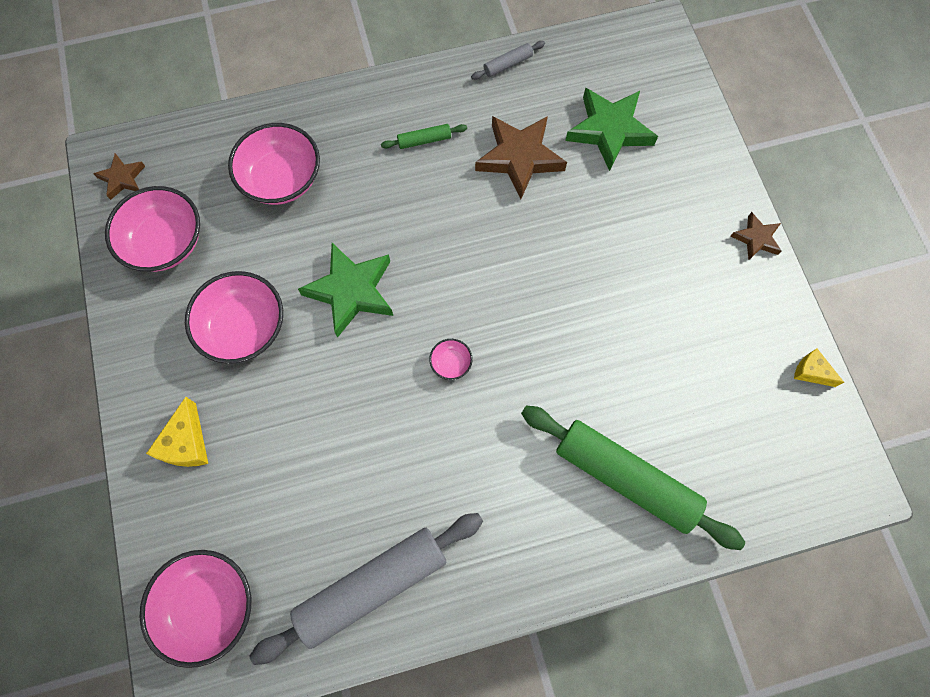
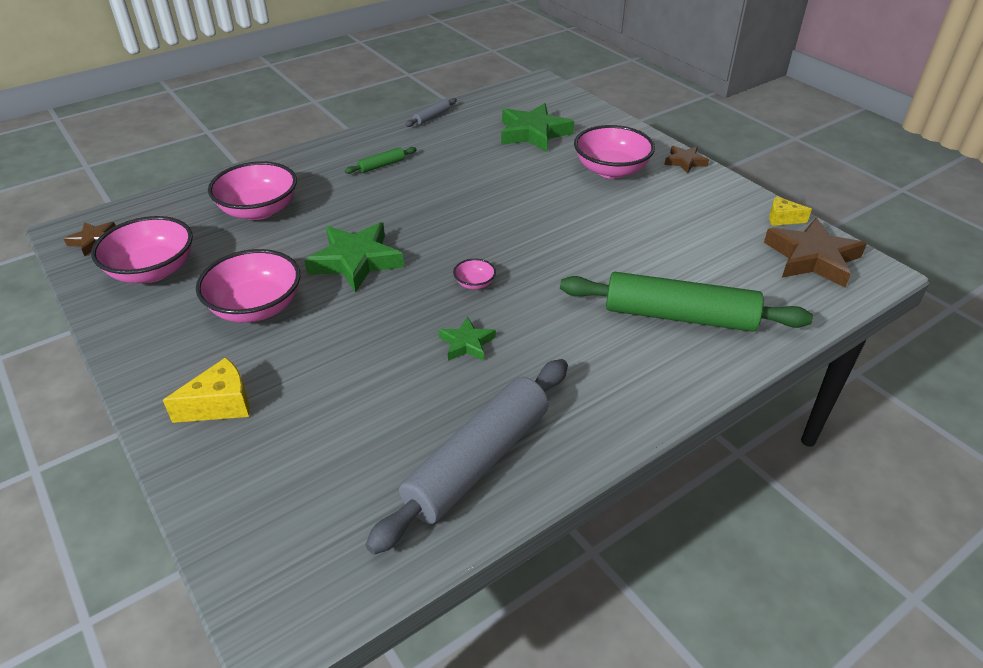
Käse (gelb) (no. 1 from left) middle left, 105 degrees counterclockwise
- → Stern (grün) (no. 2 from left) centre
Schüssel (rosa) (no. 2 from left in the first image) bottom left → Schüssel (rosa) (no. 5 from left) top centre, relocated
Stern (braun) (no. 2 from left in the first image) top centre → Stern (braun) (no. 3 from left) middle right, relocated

..........

The whole listing above, word for word: repeat it with the pictures excluded.

Käse (gelb) (no. 1 from left) middle left, 105 degrees counterclockwise
- → Stern (grün) (no. 2 from left) centre
Schüssel (rosa) (no. 2 from left in the first image) bottom left → Schüssel (rosa) (no. 5 from left) top centre, relocated
Stern (braun) (no. 2 from left in the first image) top centre → Stern (braun) (no. 3 from left) middle right, relocated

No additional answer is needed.